START Data segment

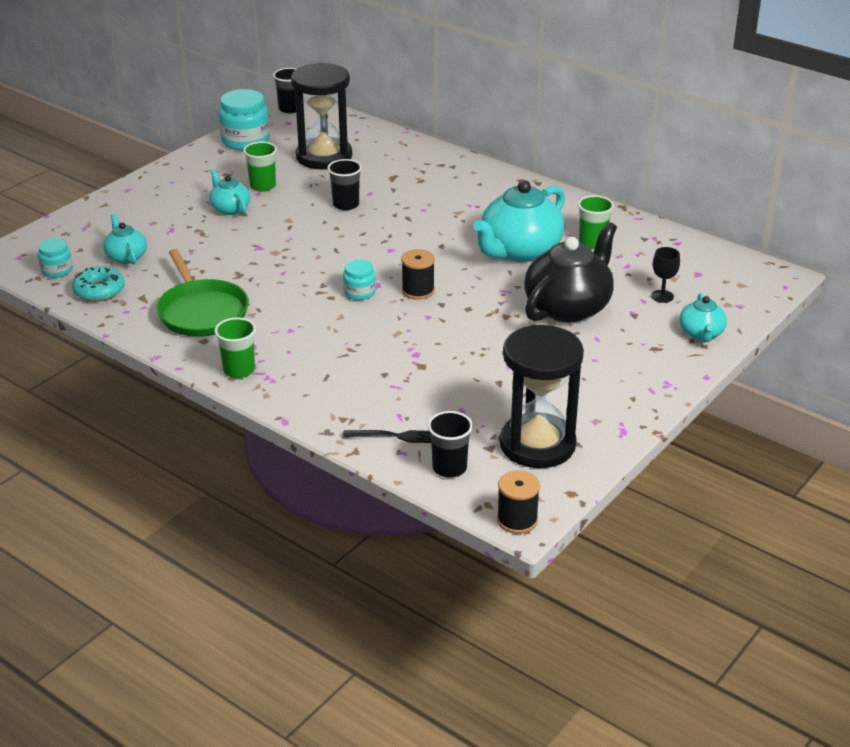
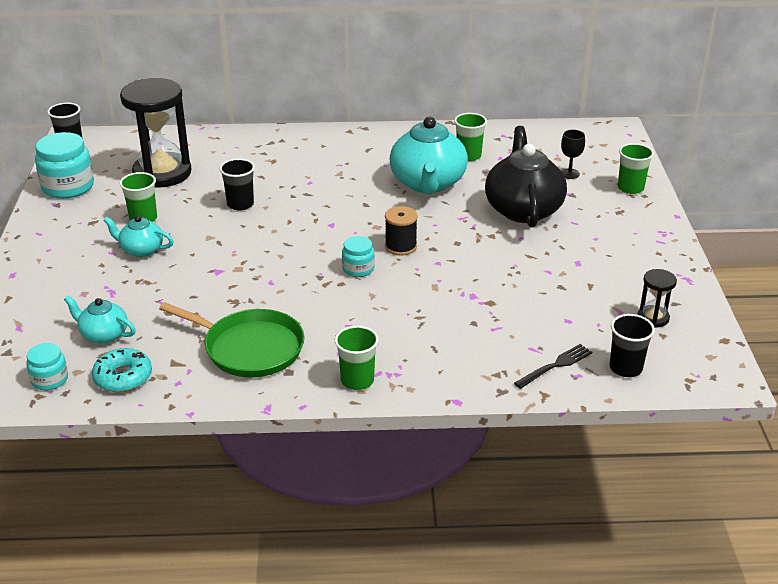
camera: 40 degrees left, 0 degrees up
black spool [497,470,540,534] -> none
black hourglass [499,325,584,468] -> black hourglass [637,269,677,328], size x0.45
turquoise teapot [680,293,727,342] -> green cup [618,143,654,194]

END Data segment

**Required work**
What is needed is the whole listing again, exactly as written, with the images left out.

**Answer to the exercise**
camera: 40 degrees left, 0 degrees up
black spool [497,470,540,534] -> none
black hourglass [499,325,584,468] -> black hourglass [637,269,677,328], size x0.45
turquoise teapot [680,293,727,342] -> green cup [618,143,654,194]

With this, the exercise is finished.